## Provided material
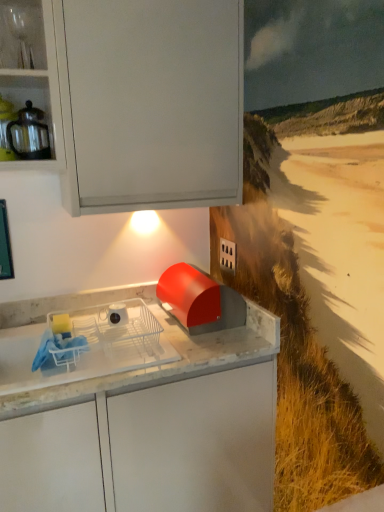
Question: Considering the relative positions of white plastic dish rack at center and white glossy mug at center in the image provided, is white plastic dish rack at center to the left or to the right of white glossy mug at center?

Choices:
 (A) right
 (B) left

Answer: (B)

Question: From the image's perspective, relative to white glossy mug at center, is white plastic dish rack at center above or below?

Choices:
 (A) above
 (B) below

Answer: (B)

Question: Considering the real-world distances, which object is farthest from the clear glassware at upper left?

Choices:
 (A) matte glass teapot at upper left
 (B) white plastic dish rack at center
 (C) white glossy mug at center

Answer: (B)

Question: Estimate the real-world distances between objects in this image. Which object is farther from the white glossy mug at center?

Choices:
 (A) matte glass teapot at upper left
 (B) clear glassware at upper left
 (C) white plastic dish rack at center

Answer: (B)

## Description of the task
Report how many lines of the listing above contain the string "below", counting a match only when its capitalization is the same. Give the number alone.

## Response
2